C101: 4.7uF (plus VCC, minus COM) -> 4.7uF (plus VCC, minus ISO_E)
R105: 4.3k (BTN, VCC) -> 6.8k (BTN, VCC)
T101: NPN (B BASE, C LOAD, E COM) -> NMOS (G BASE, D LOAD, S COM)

• • • • • • •

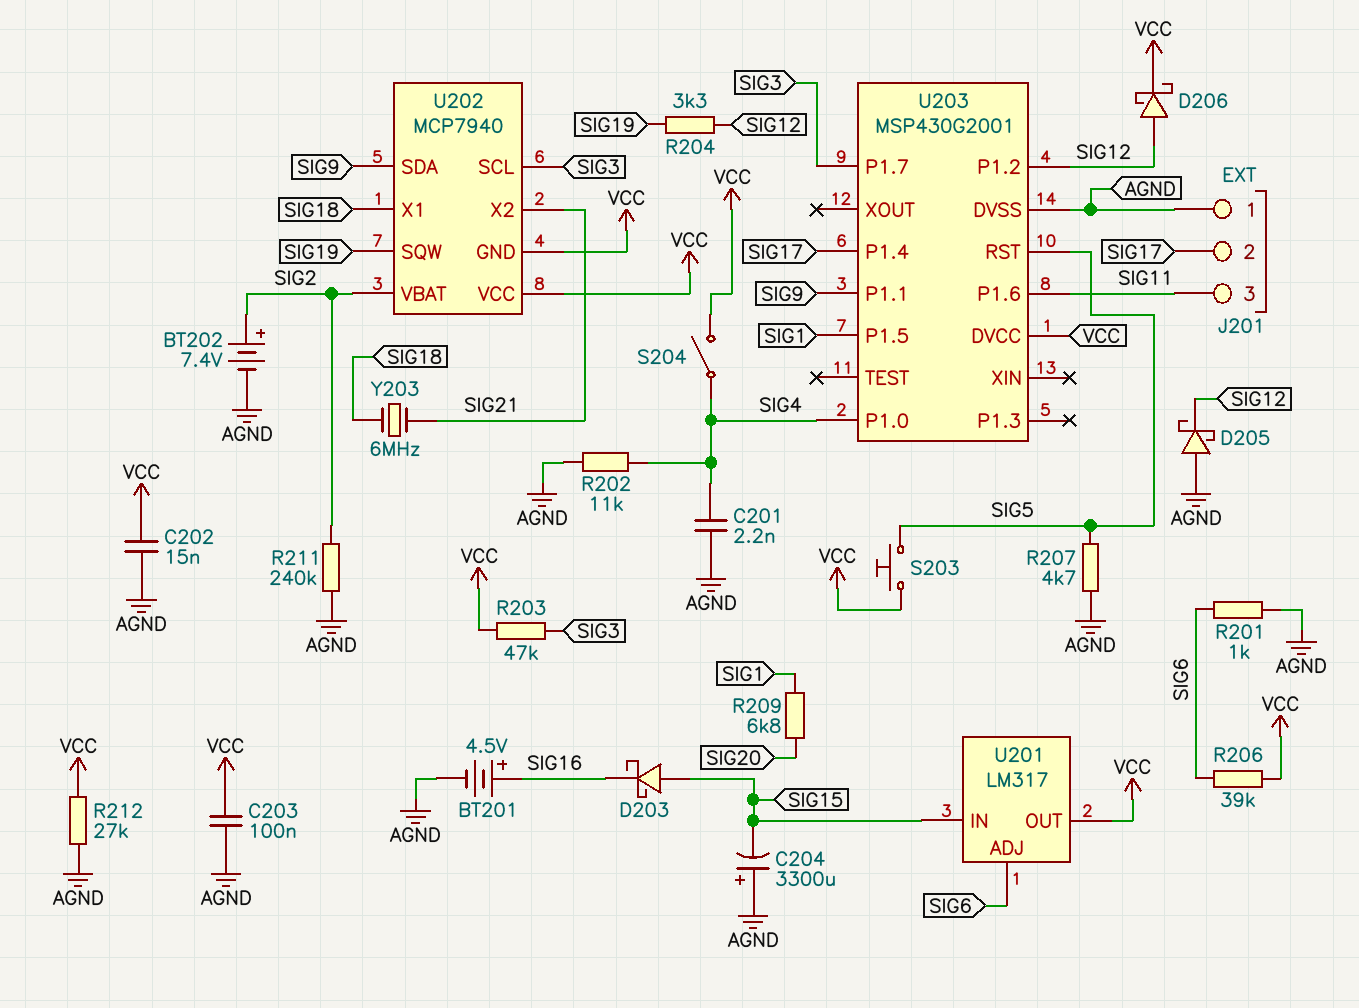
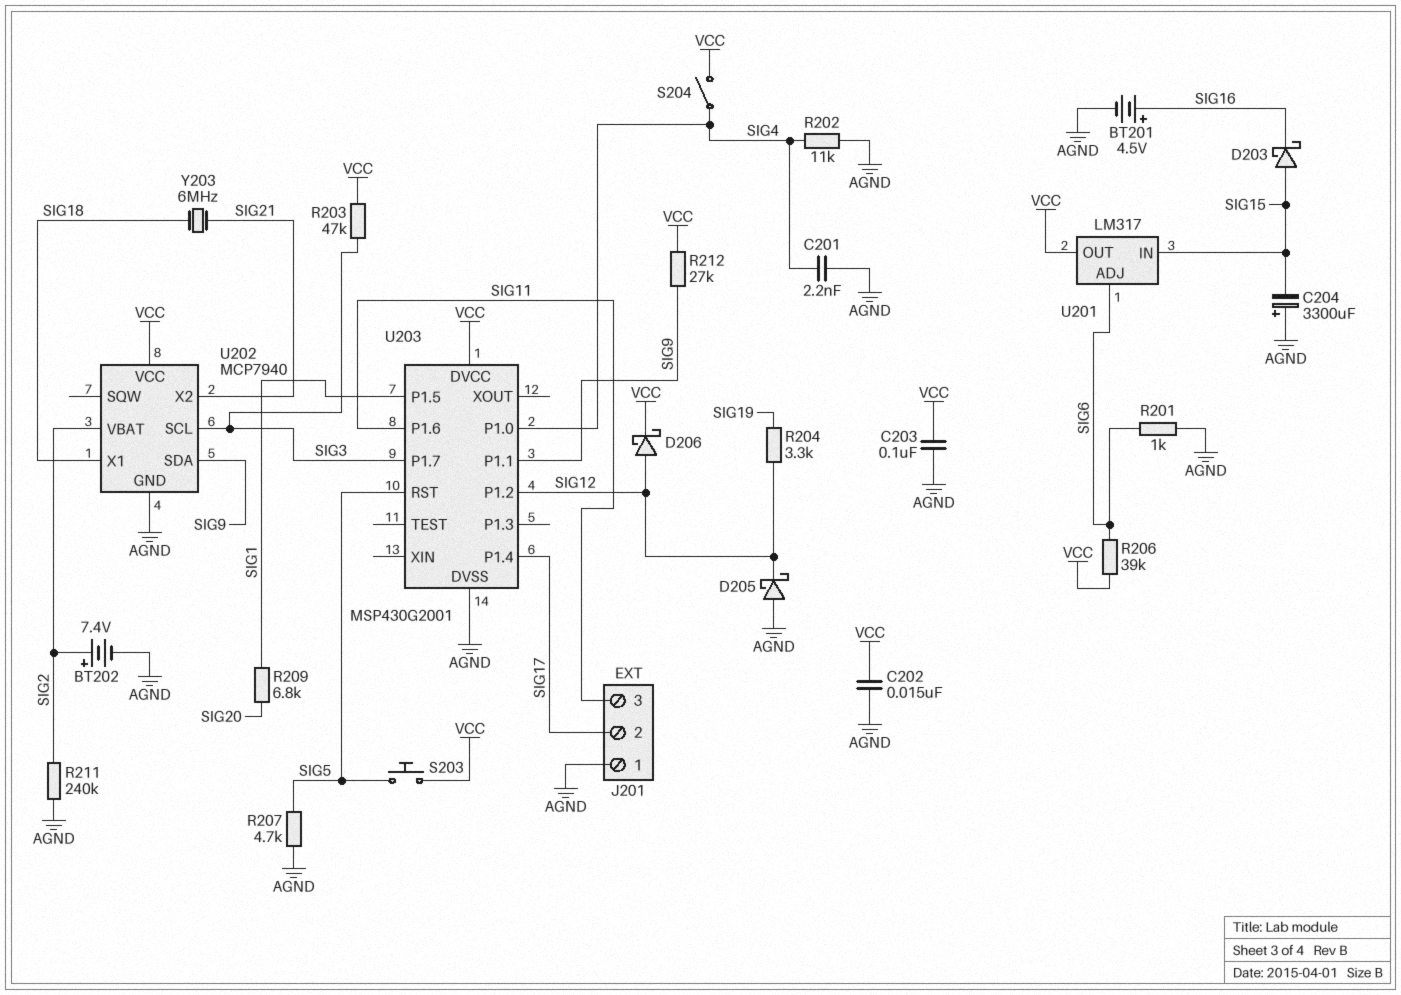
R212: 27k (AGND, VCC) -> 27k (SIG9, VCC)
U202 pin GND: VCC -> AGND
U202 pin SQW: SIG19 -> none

• • • • • • •

Working from the material above, restate word for word the lines between the line with "C101: 4.7uF (plus" and the line with "T101: NPN (B", both included, and only those.

EXERCISE RESPONSE =
C101: 4.7uF (plus VCC, minus COM) -> 4.7uF (plus VCC, minus ISO_E)
R105: 4.3k (BTN, VCC) -> 6.8k (BTN, VCC)
T101: NPN (B BASE, C LOAD, E COM) -> NMOS (G BASE, D LOAD, S COM)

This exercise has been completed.